[Before-and-after change records]
──────────────────────────────

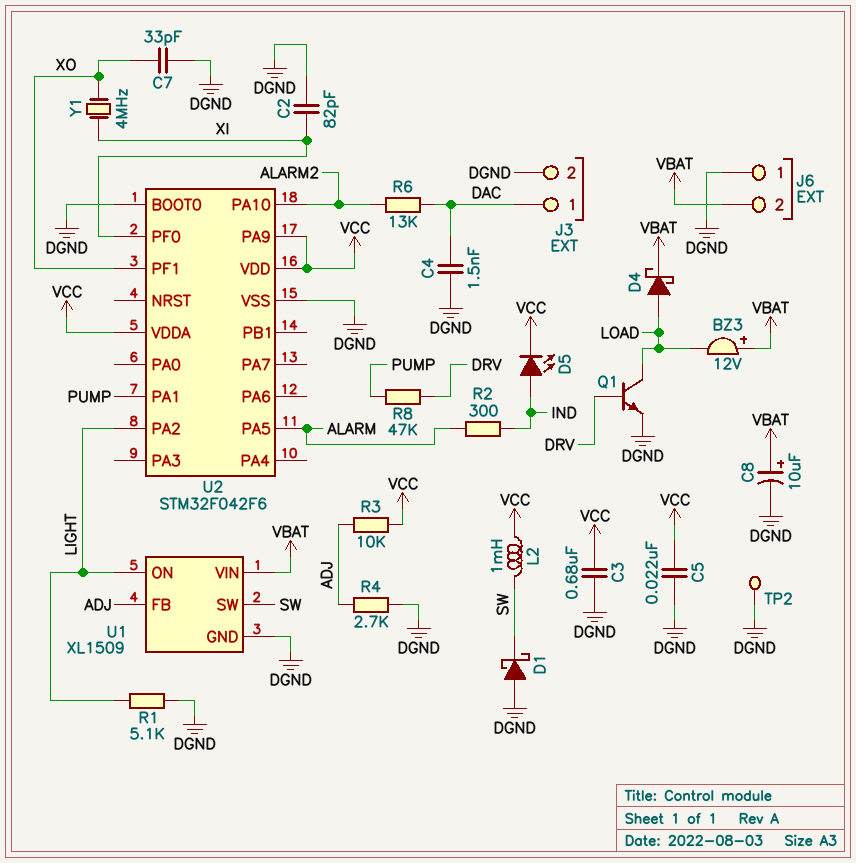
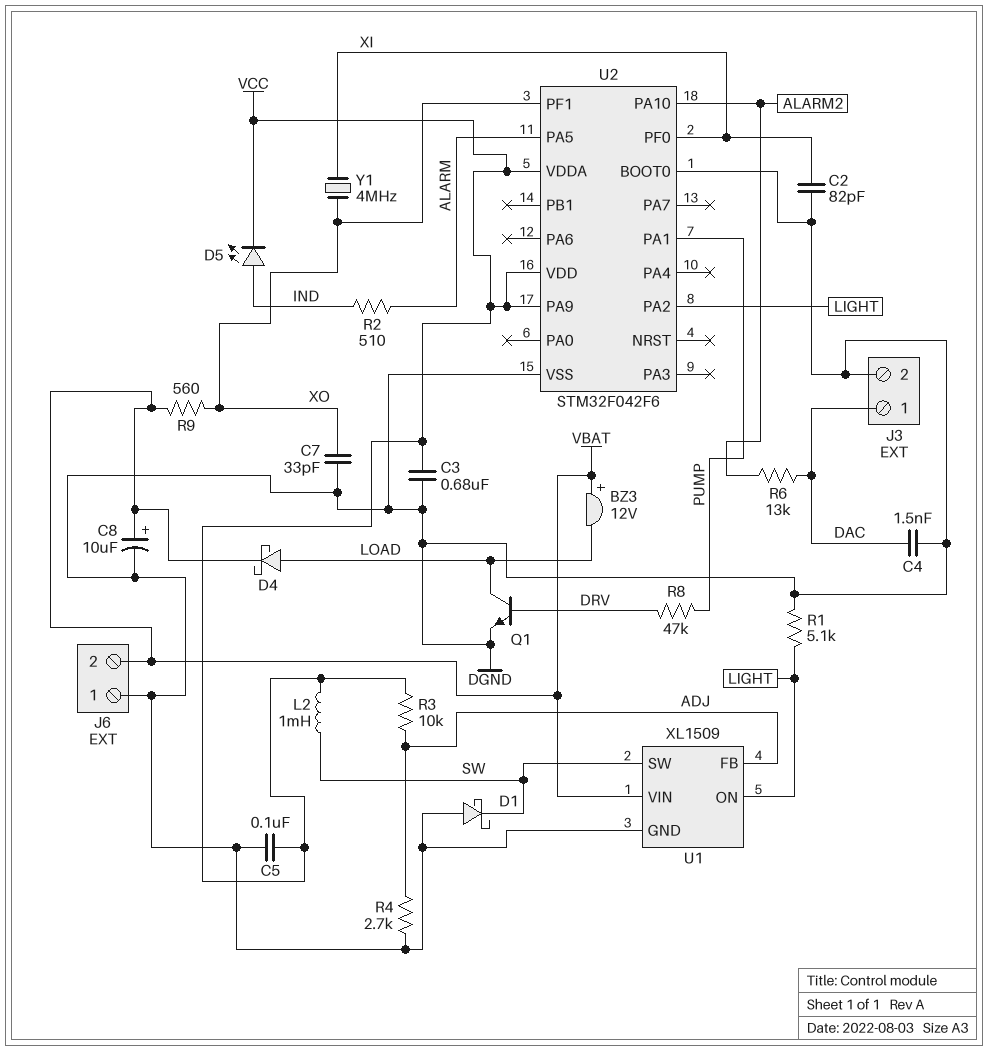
C5: 22nF (DGND, VCC) -> 100nF (DGND, VCC)
R2: 300 (ALARM, IND) -> 510 (ALARM, IND)
R9: none -> 560 (VBAT, XO)
TP2: test point (DGND) -> none

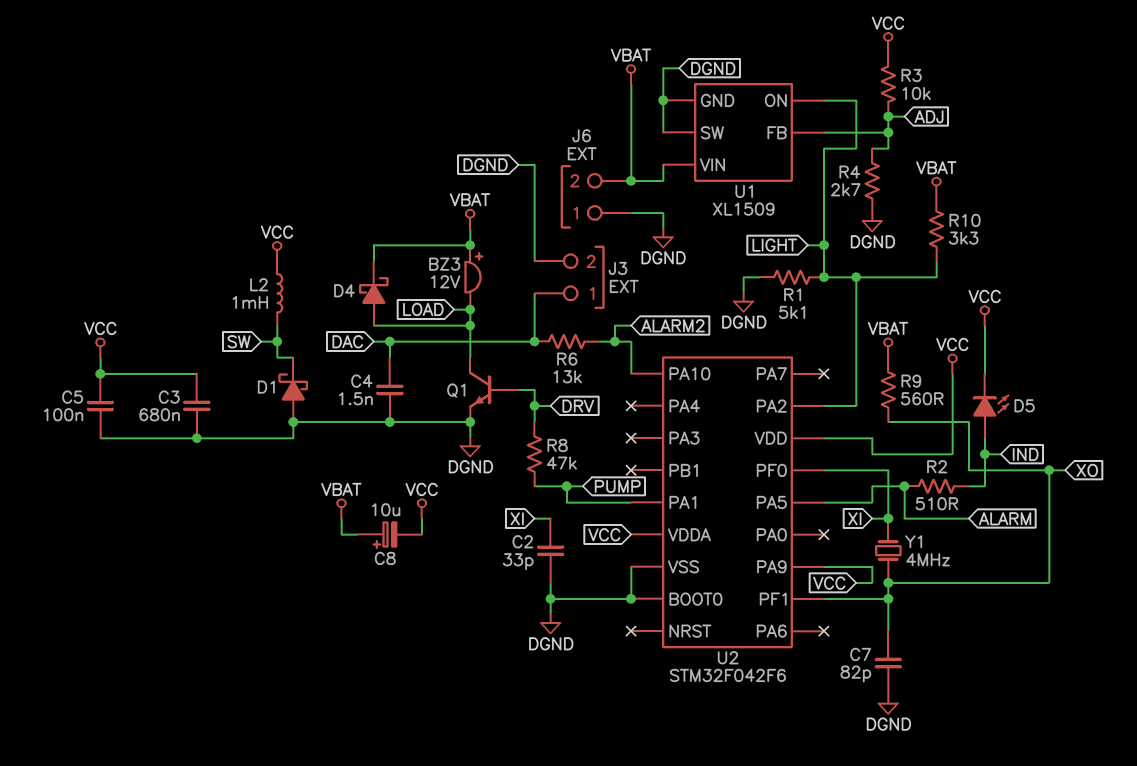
C2: 82pF (DGND, XI) -> 33pF (DGND, XI)
C7: 33pF (DGND, XO) -> 82pF (DGND, XO)
C8: 10uF (plus VBAT, minus DGND) -> 10uF (plus VBAT, minus VCC)
R10: none -> 3.3k (LIGHT, VBAT)
U1 pin SW: SW -> DGND

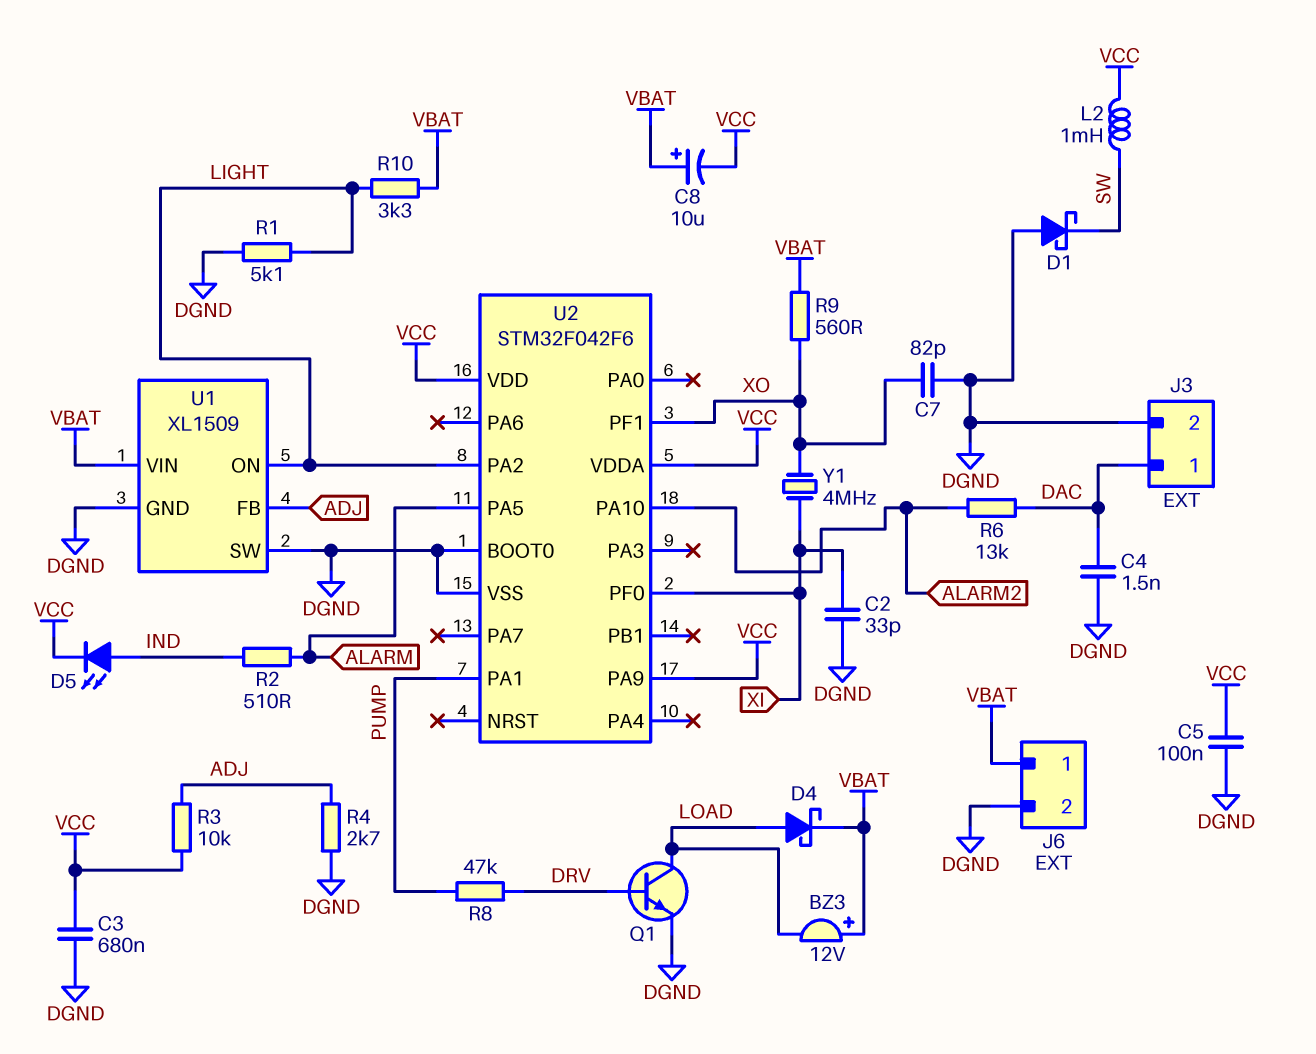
J6 pin 1: DGND -> VBAT
J6 pin 2: VBAT -> DGND

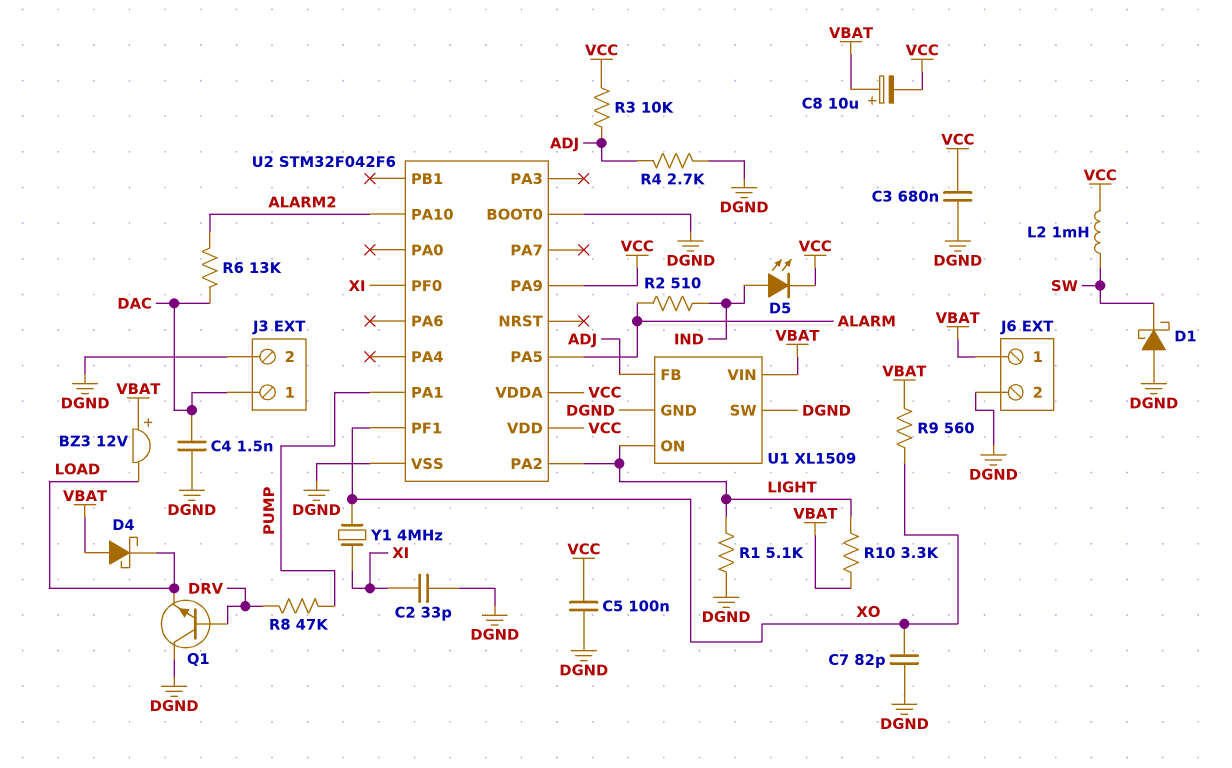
D4: schottky (A LOAD, K VBAT) -> schottky (A VBAT, K LOAD)
Q1: NPN (B DRV, C LOAD, E DGND) -> NPN (B DRV, C DGND, E LOAD)

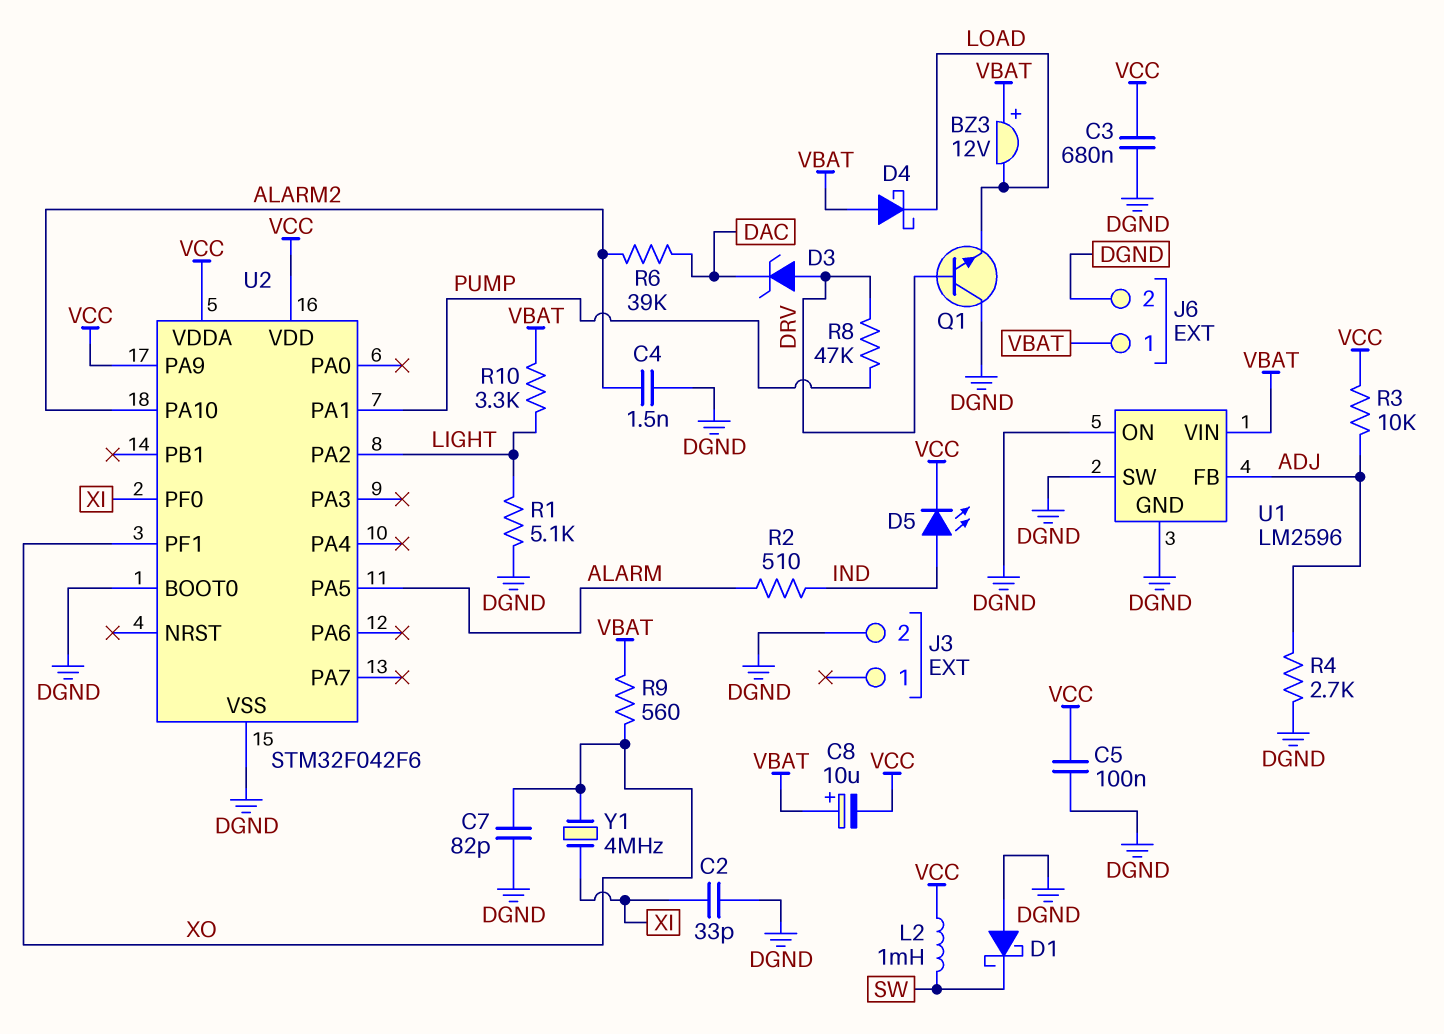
C4: 1.5nF (DAC, DGND) -> 1.5nF (ALARM2, DGND)
D3: none -> zener (A DRV, K DAC)
J3 pin 1: DAC -> none
R6: 13k (ALARM2, DAC) -> 39k (ALARM2, DAC)
U1: XL1509 -> LM2596
U1 pin ON: LIGHT -> DGND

──────────────────────────────

Please leave out the pictures as you reproduce the lines exactly, from the first line of the entries through the line containing "Q1: NPN (B DRV, C".

**Solution**
C5: 22nF (DGND, VCC) -> 100nF (DGND, VCC)
R2: 300 (ALARM, IND) -> 510 (ALARM, IND)
R9: none -> 560 (VBAT, XO)
TP2: test point (DGND) -> none

C2: 82pF (DGND, XI) -> 33pF (DGND, XI)
C7: 33pF (DGND, XO) -> 82pF (DGND, XO)
C8: 10uF (plus VBAT, minus DGND) -> 10uF (plus VBAT, minus VCC)
R10: none -> 3.3k (LIGHT, VBAT)
U1 pin SW: SW -> DGND

J6 pin 1: DGND -> VBAT
J6 pin 2: VBAT -> DGND

D4: schottky (A LOAD, K VBAT) -> schottky (A VBAT, K LOAD)
Q1: NPN (B DRV, C LOAD, E DGND) -> NPN (B DRV, C DGND, E LOAD)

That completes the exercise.